• **Task directions**: For each line of the material, check for the string "LIGHT"; then state how many lines had it, giving only the number.

++++ Dataset excerpts ++++

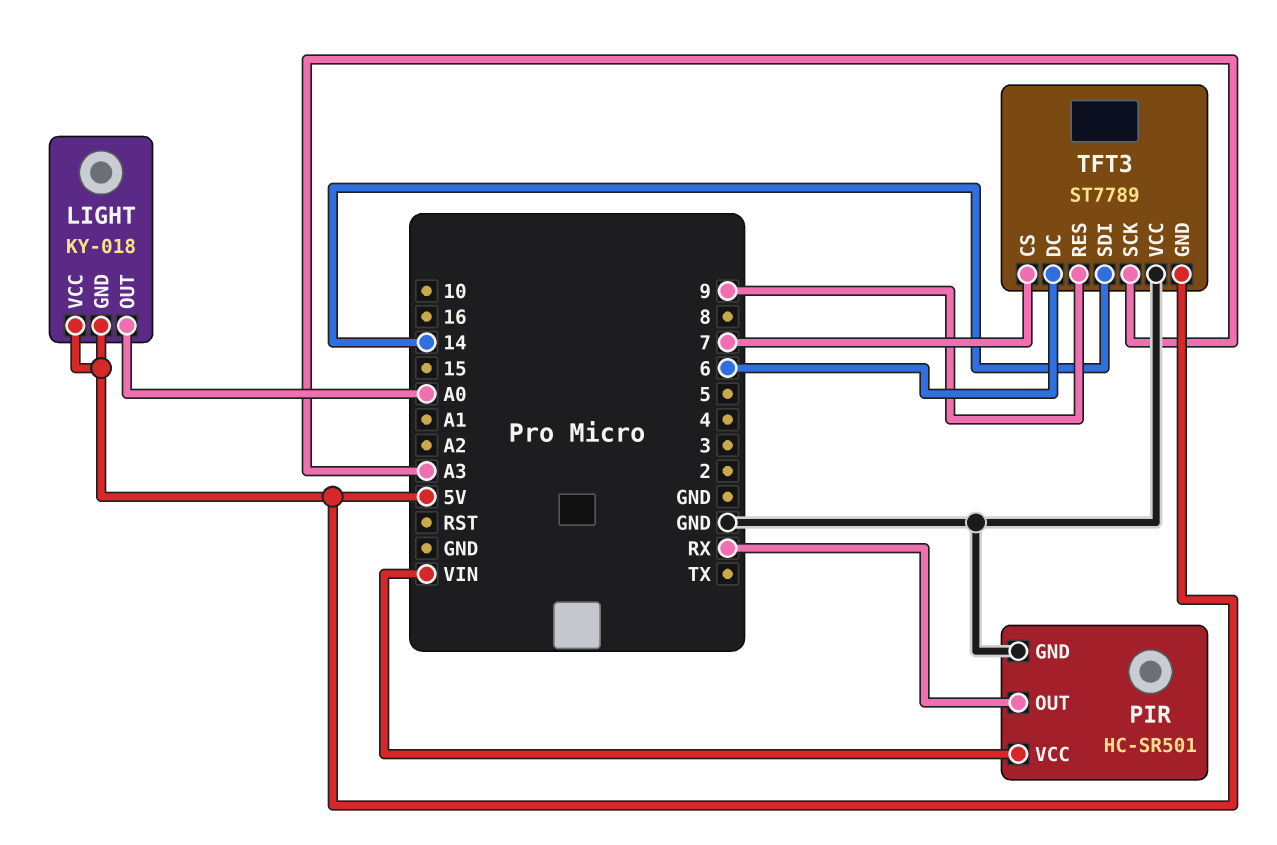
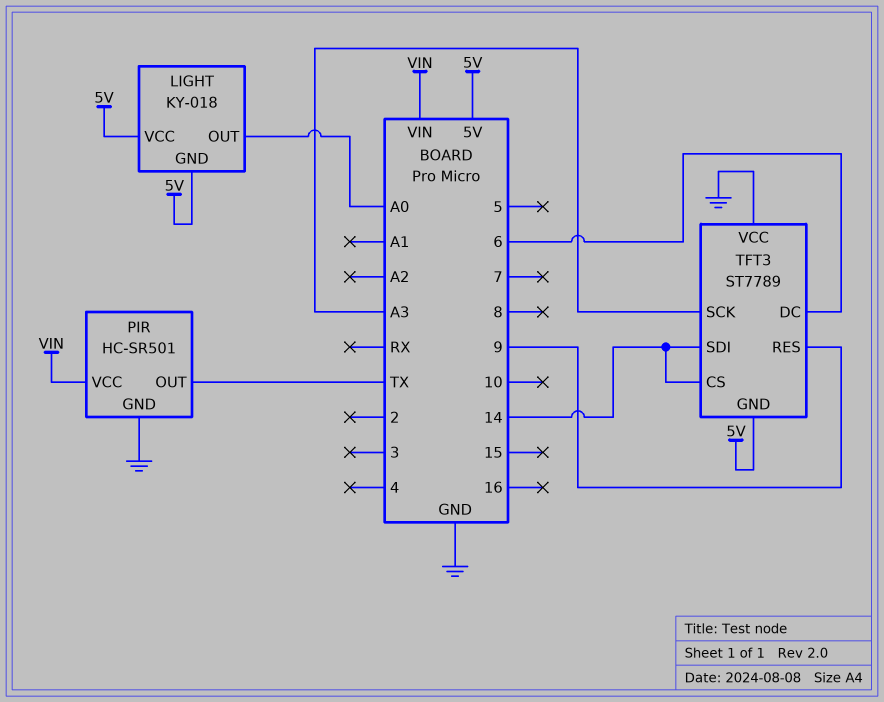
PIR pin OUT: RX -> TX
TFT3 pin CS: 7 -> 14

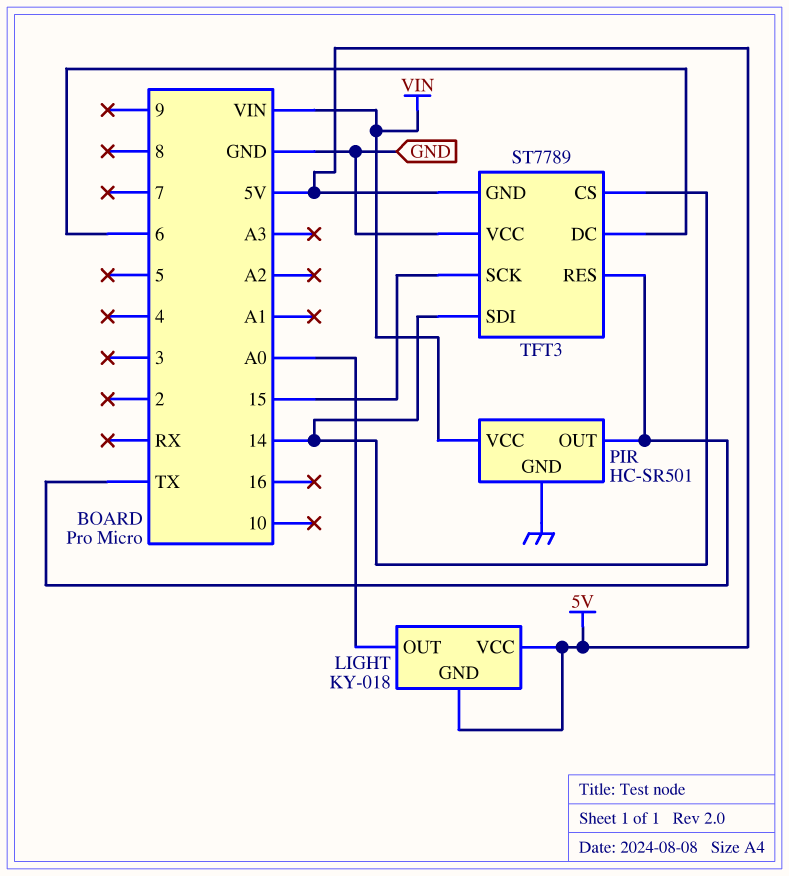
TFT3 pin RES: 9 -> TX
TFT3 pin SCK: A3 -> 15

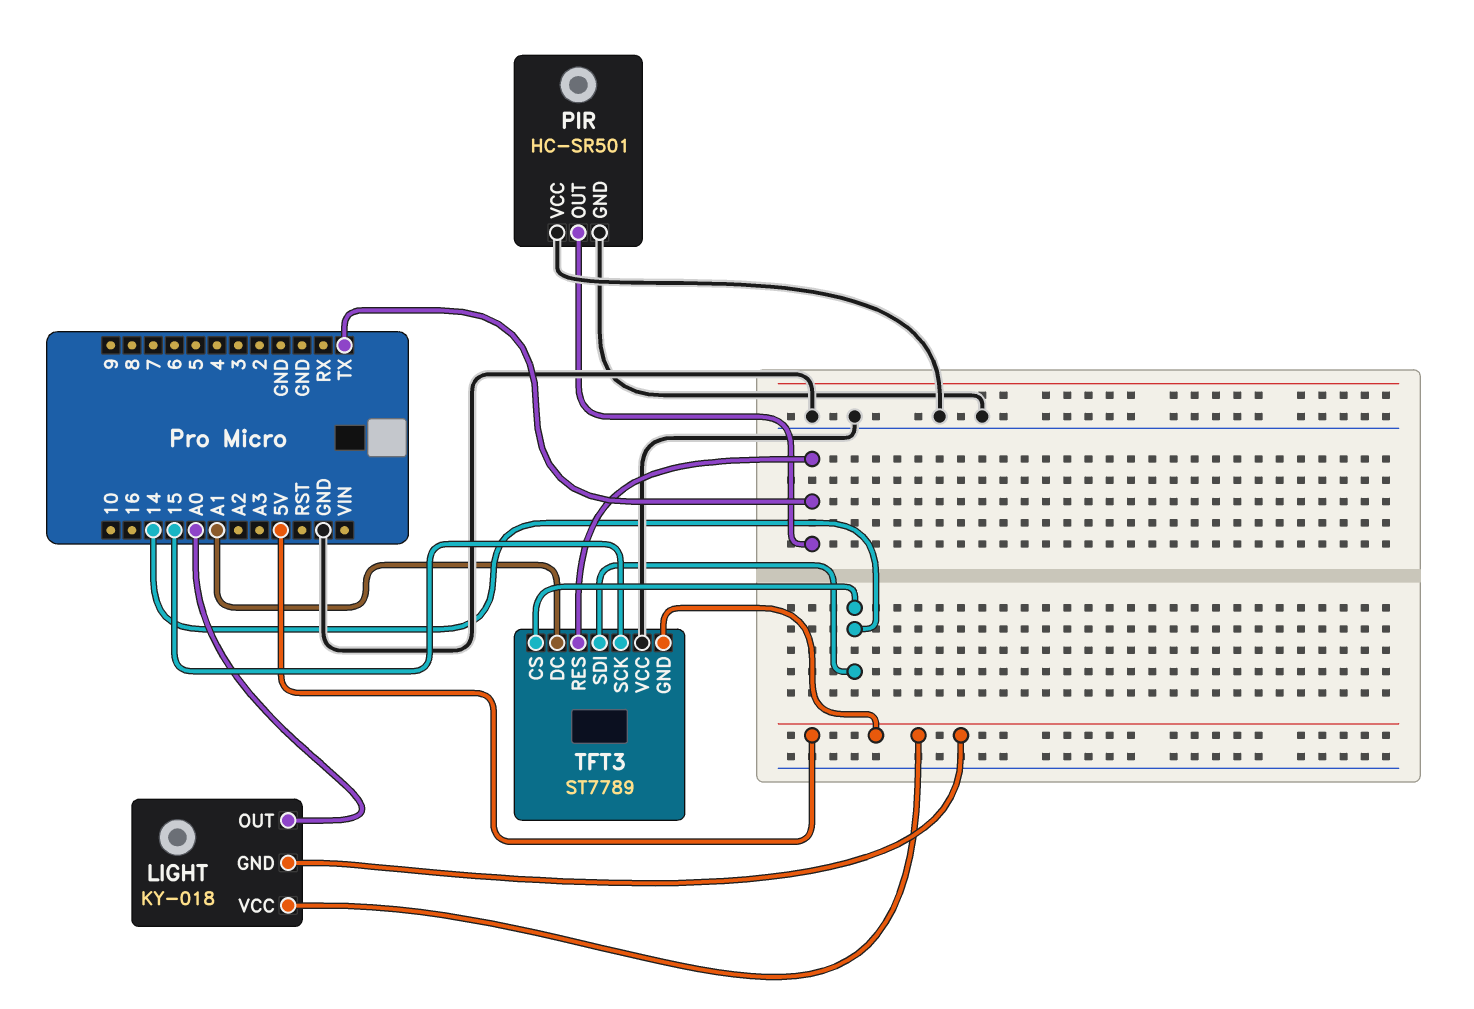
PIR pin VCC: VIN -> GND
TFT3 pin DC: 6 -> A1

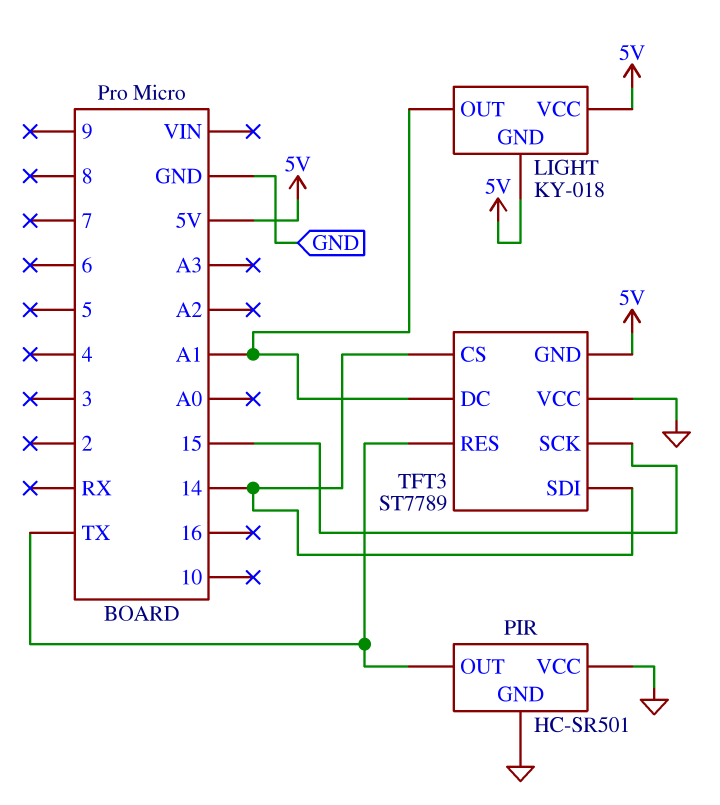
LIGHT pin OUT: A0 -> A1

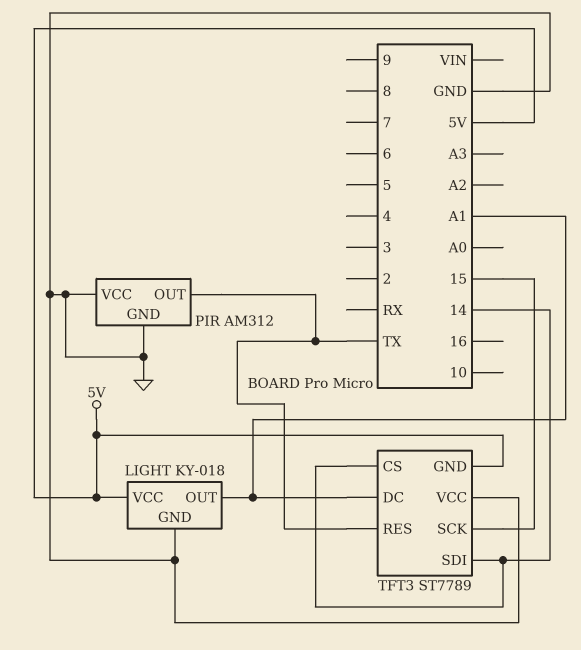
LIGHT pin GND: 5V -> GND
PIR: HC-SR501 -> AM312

++++

• **Task output**: 2